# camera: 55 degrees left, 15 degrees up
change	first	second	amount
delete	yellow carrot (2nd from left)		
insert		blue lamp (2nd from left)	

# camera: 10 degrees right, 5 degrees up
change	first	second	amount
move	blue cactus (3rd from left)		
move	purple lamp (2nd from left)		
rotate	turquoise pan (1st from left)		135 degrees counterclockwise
====
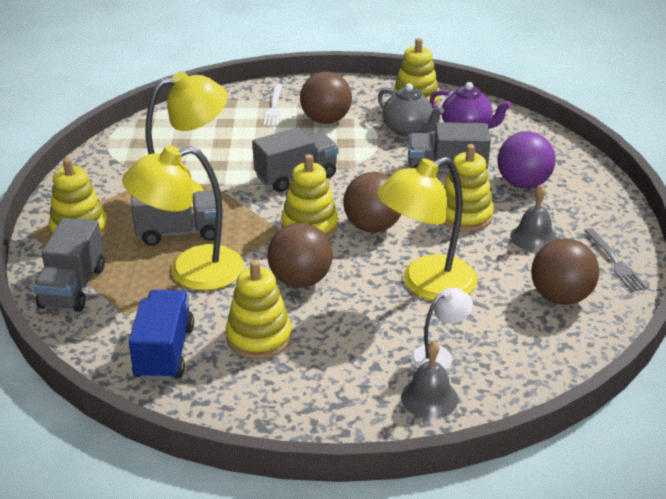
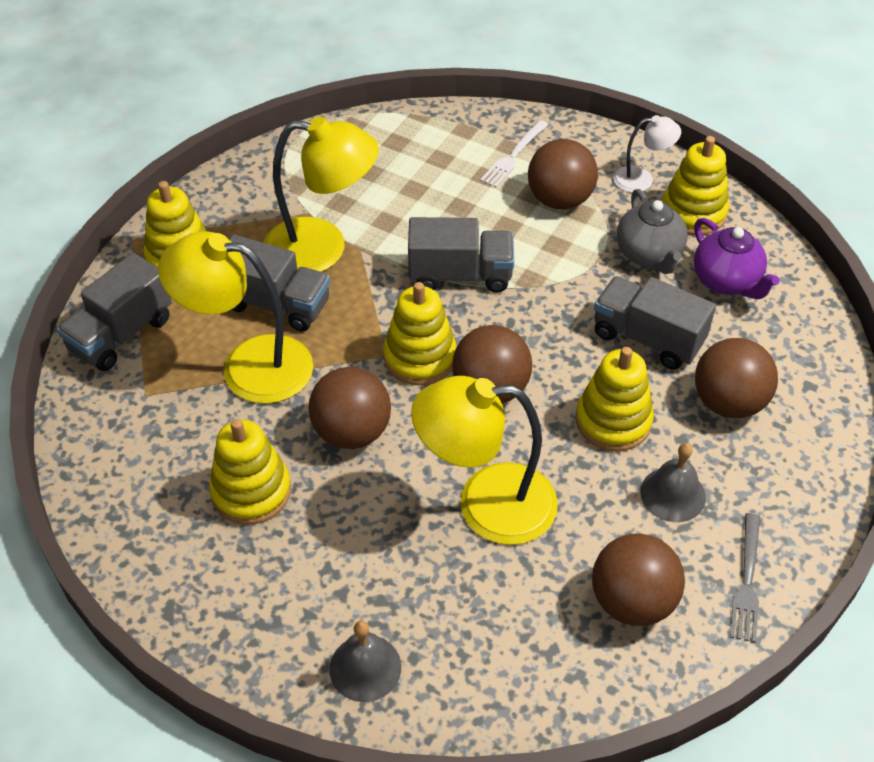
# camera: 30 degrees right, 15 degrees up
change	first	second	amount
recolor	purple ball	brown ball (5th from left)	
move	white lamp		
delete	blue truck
====
# TASK TO COMPLETE
Among the records above, repeat exactly the line with "# camera: 55 degrees left, 15 degrees up", the line with "carrot (2nd from left)", and every line in between, and only those.

# RESPONSE BOX
# camera: 55 degrees left, 15 degrees up
change	first	second	amount
delete	yellow carrot (2nd from left)		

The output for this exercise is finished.